**ASSIGNMENT:**
Only one stretch of the data should be retyped: the lines from the line containing "cyan 1x2 brick [416,162,505,268]" through the line containing "green 1x1 brick". Keep pictures out of it.

BEGIN DATA SHOWN

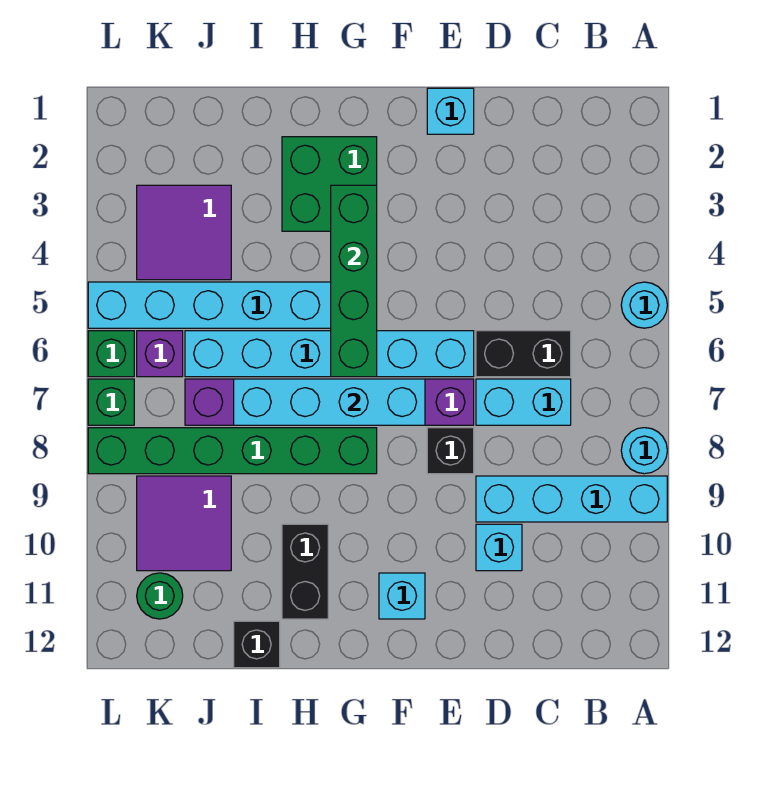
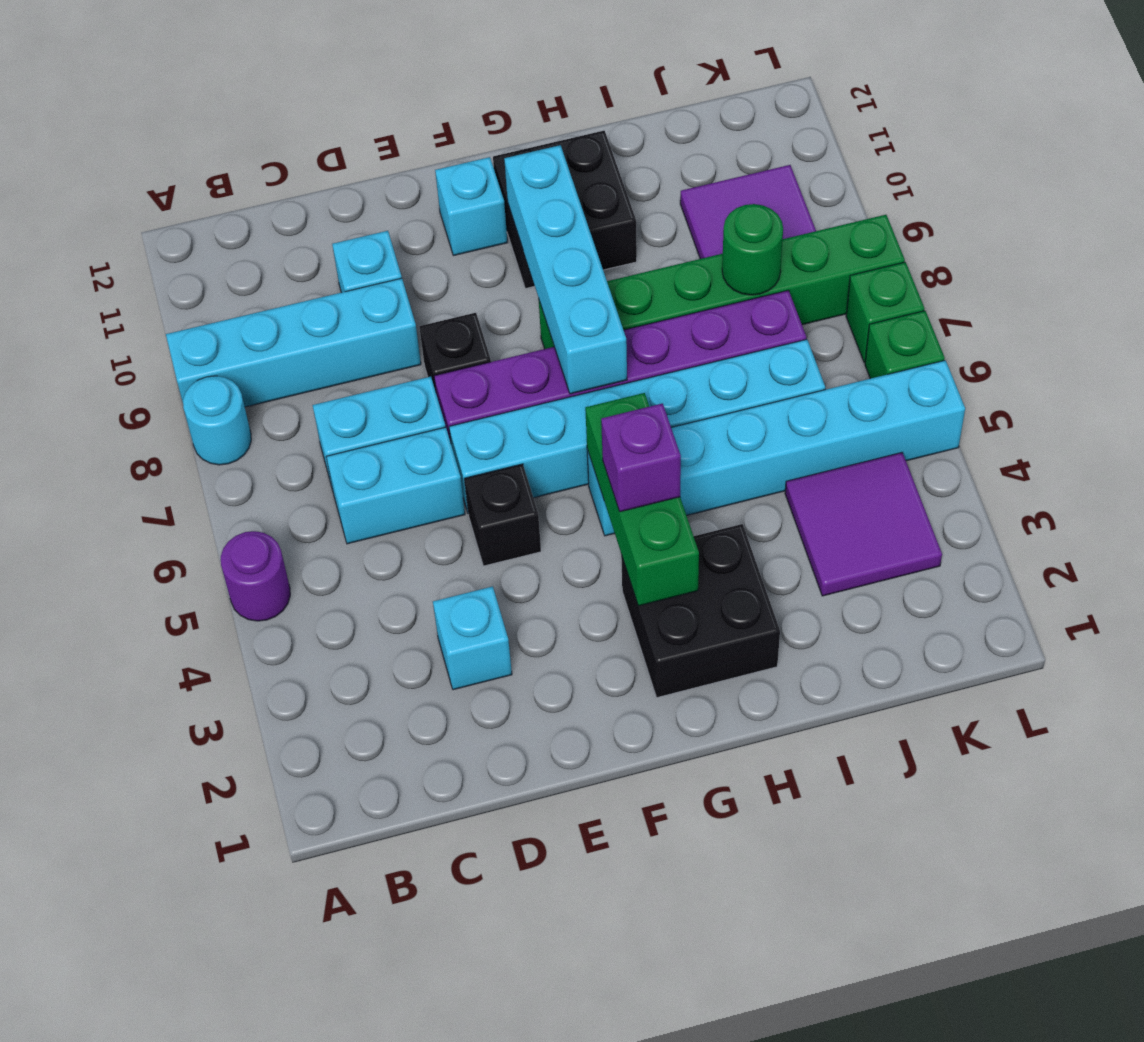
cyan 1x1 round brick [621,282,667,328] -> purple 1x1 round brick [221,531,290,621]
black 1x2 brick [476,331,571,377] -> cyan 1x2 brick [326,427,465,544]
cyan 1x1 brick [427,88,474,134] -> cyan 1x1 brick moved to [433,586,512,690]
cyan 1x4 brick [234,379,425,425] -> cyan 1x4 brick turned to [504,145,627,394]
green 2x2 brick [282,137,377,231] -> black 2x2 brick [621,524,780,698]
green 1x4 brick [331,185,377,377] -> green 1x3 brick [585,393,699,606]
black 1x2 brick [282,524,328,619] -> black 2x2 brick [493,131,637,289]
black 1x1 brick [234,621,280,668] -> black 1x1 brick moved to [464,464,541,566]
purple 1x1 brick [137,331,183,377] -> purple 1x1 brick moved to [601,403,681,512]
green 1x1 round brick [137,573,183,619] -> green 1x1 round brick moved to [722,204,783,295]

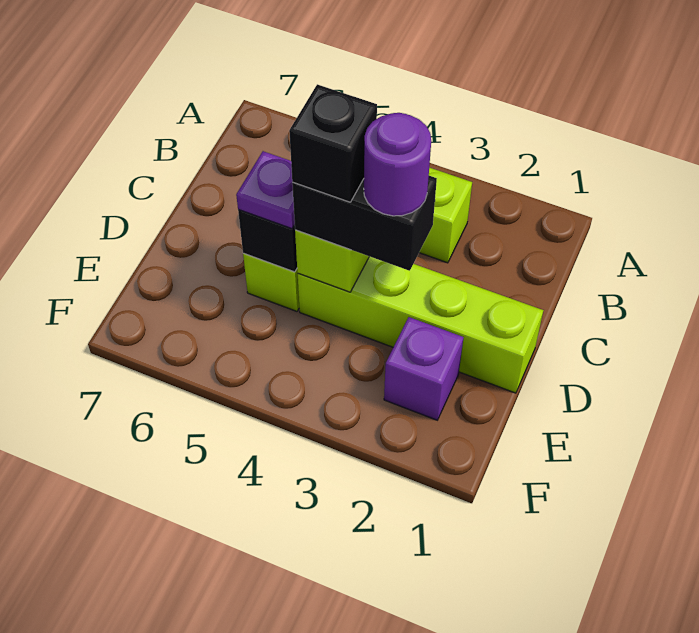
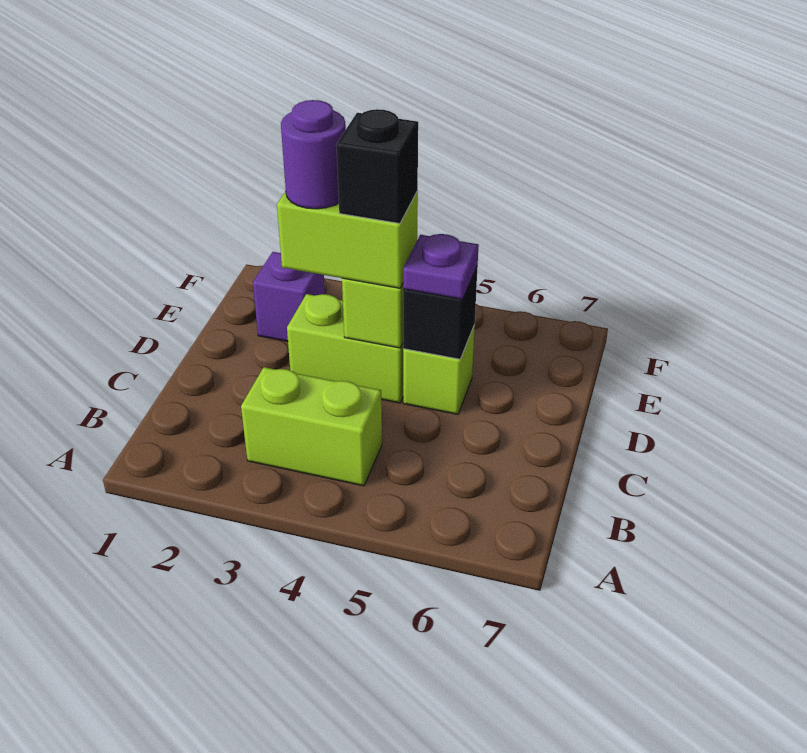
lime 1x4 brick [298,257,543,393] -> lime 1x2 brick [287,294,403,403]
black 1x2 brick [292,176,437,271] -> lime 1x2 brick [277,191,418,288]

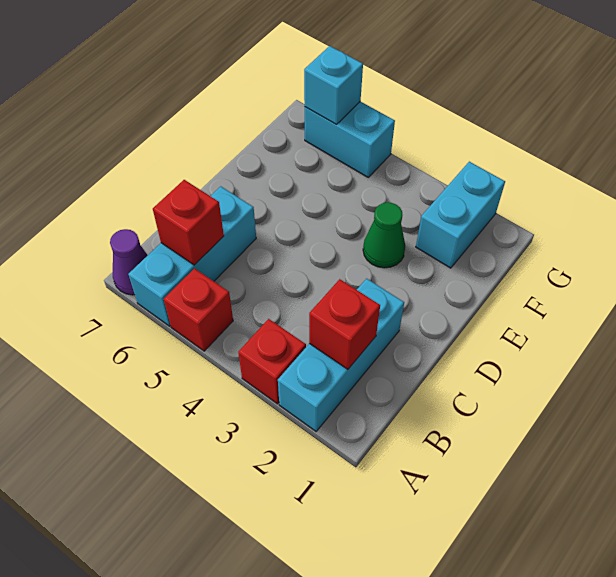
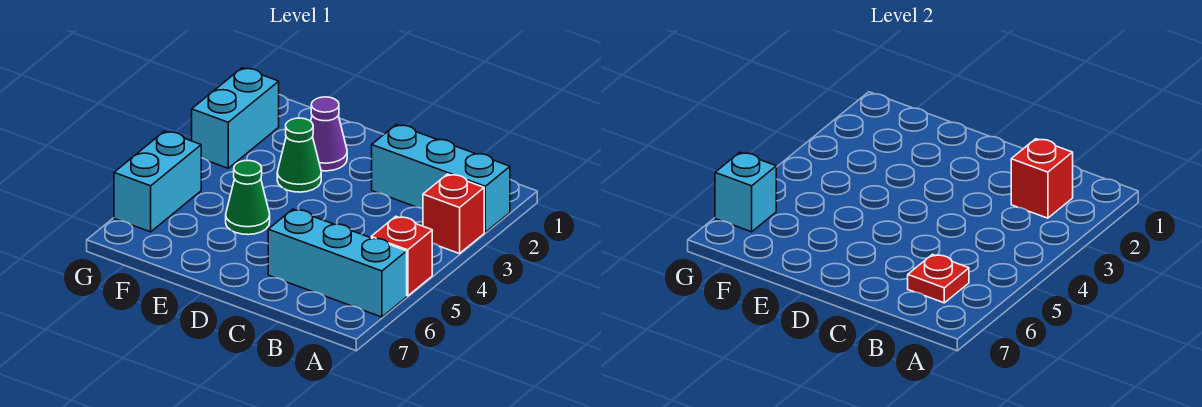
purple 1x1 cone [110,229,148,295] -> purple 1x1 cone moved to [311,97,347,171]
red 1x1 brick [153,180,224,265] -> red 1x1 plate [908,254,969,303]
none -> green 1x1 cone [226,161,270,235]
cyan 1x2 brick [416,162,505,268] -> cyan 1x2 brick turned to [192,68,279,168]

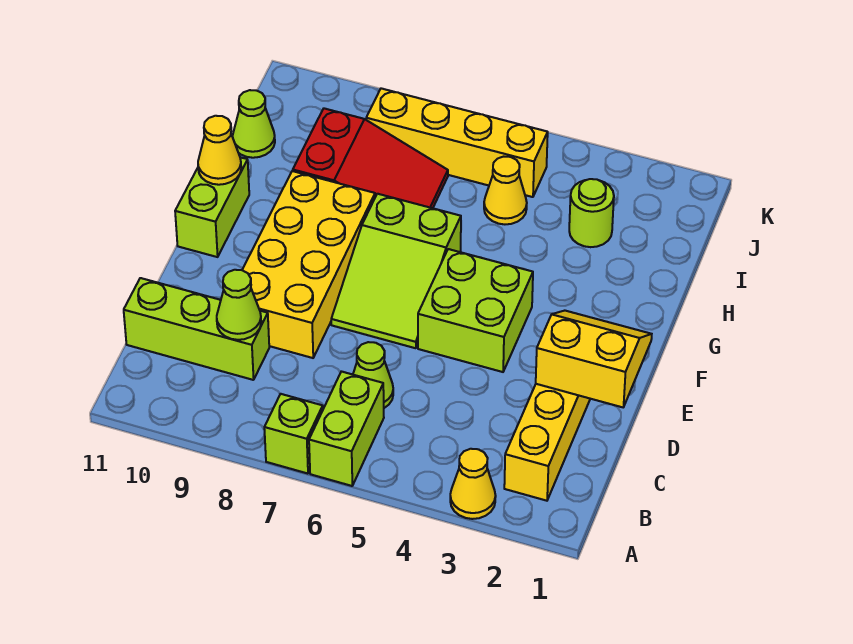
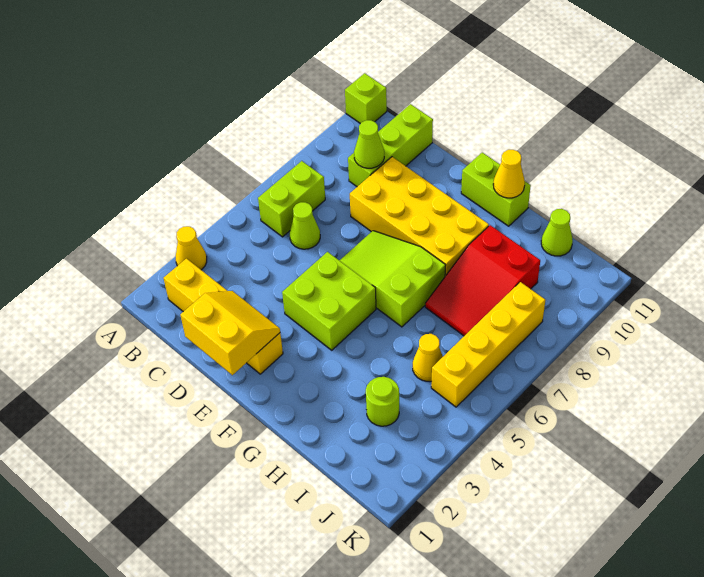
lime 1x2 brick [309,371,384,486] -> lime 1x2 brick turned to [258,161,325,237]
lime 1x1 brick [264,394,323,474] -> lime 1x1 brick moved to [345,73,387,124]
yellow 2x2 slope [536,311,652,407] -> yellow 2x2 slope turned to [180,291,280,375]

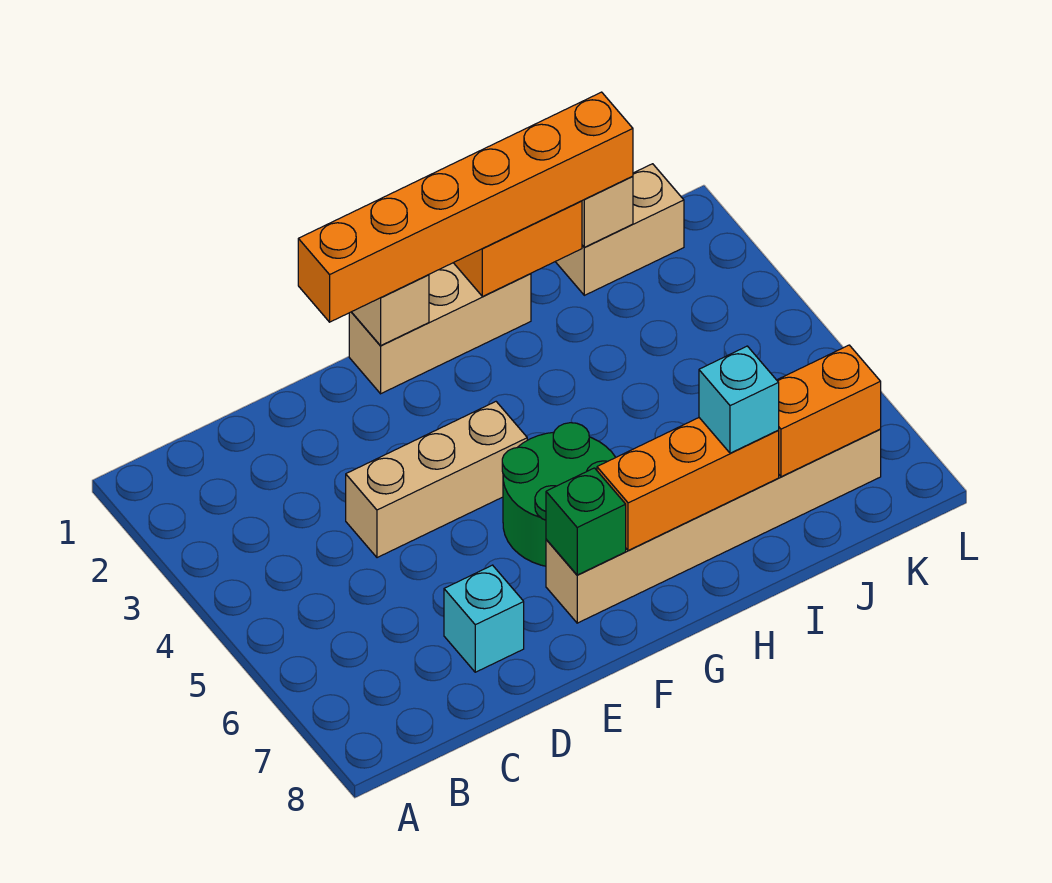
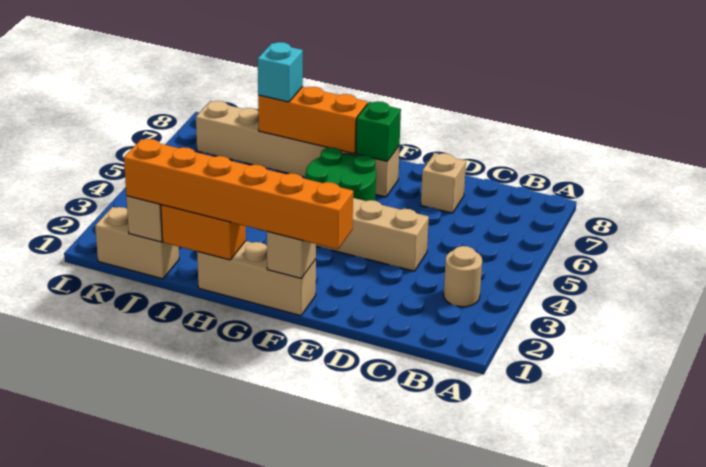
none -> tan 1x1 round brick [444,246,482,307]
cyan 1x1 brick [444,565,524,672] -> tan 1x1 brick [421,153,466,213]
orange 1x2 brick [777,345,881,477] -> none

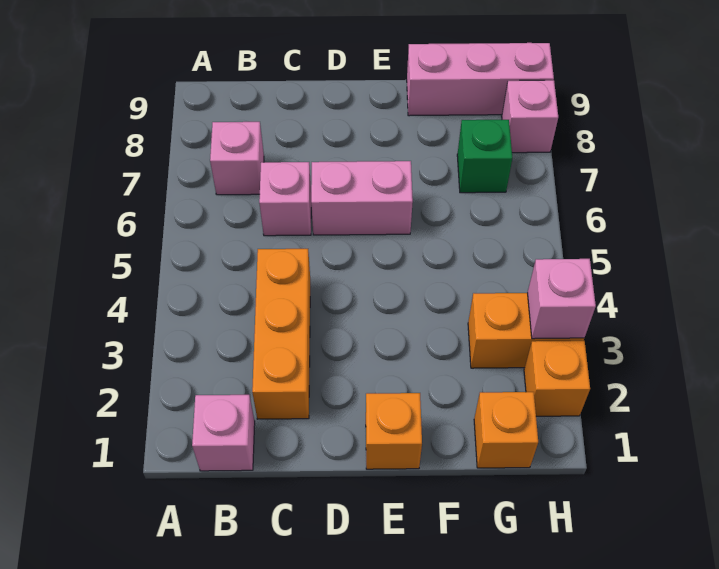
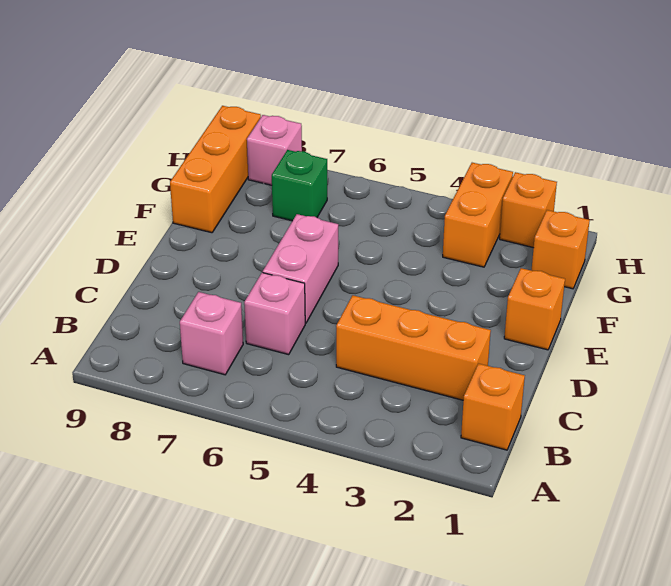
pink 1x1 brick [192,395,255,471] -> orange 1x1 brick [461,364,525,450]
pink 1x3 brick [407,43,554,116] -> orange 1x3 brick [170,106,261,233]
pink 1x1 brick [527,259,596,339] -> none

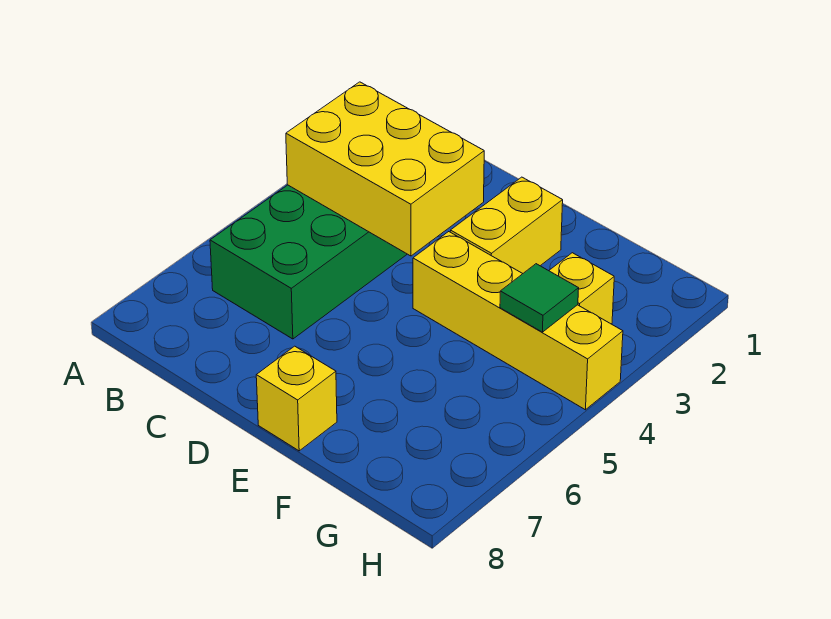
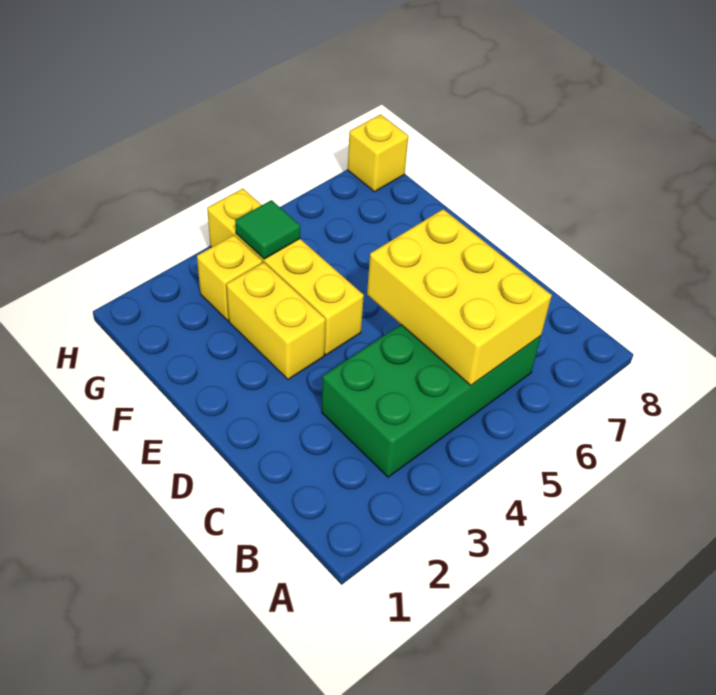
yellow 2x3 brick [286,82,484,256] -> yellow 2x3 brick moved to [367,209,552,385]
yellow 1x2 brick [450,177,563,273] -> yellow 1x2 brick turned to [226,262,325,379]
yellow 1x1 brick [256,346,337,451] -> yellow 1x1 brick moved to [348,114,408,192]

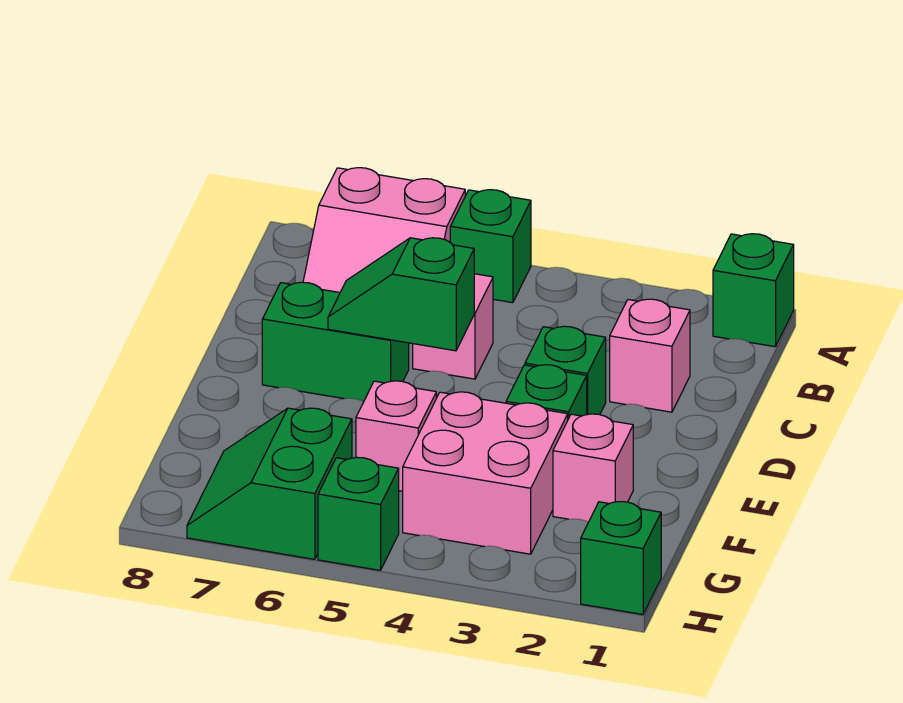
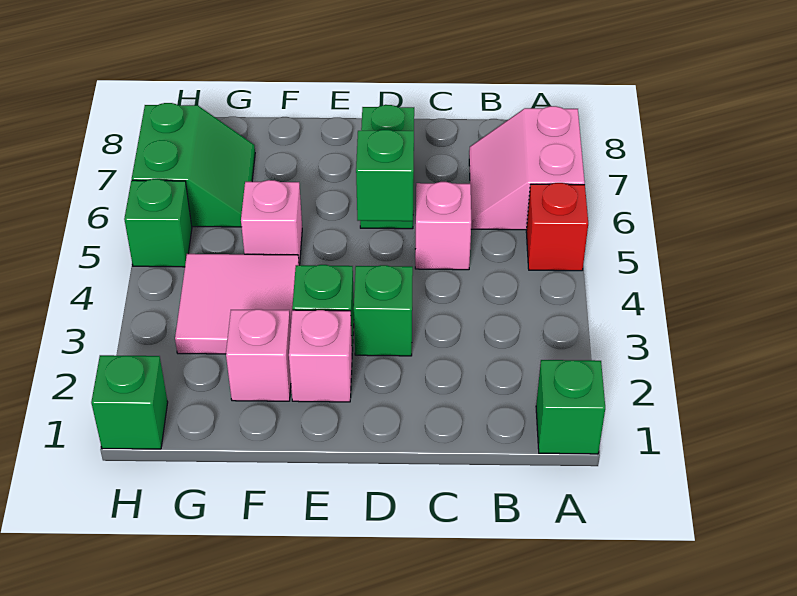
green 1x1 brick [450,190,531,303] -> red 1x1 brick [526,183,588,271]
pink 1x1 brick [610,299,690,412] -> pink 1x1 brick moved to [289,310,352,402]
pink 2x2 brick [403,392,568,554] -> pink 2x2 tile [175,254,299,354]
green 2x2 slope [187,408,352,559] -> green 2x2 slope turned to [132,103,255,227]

END DATA SHOWN

**EXERCISE ANSWER:**
cyan 1x2 brick [416,162,505,268] -> cyan 1x2 brick turned to [192,68,279,168]

lime 1x2 brick [309,371,384,486] -> lime 1x2 brick turned to [258,161,325,237]
lime 1x1 brick [264,394,323,474] -> lime 1x1 brick moved to [345,73,387,124]
yellow 2x2 slope [536,311,652,407] -> yellow 2x2 slope turned to [180,291,280,375]

none -> tan 1x1 round brick [444,246,482,307]
cyan 1x1 brick [444,565,524,672] -> tan 1x1 brick [421,153,466,213]
orange 1x2 brick [777,345,881,477] -> none

pink 1x1 brick [192,395,255,471] -> orange 1x1 brick [461,364,525,450]
pink 1x3 brick [407,43,554,116] -> orange 1x3 brick [170,106,261,233]
pink 1x1 brick [527,259,596,339] -> none

yellow 2x3 brick [286,82,484,256] -> yellow 2x3 brick moved to [367,209,552,385]
yellow 1x2 brick [450,177,563,273] -> yellow 1x2 brick turned to [226,262,325,379]
yellow 1x1 brick [256,346,337,451] -> yellow 1x1 brick moved to [348,114,408,192]

green 1x1 brick [450,190,531,303] -> red 1x1 brick [526,183,588,271]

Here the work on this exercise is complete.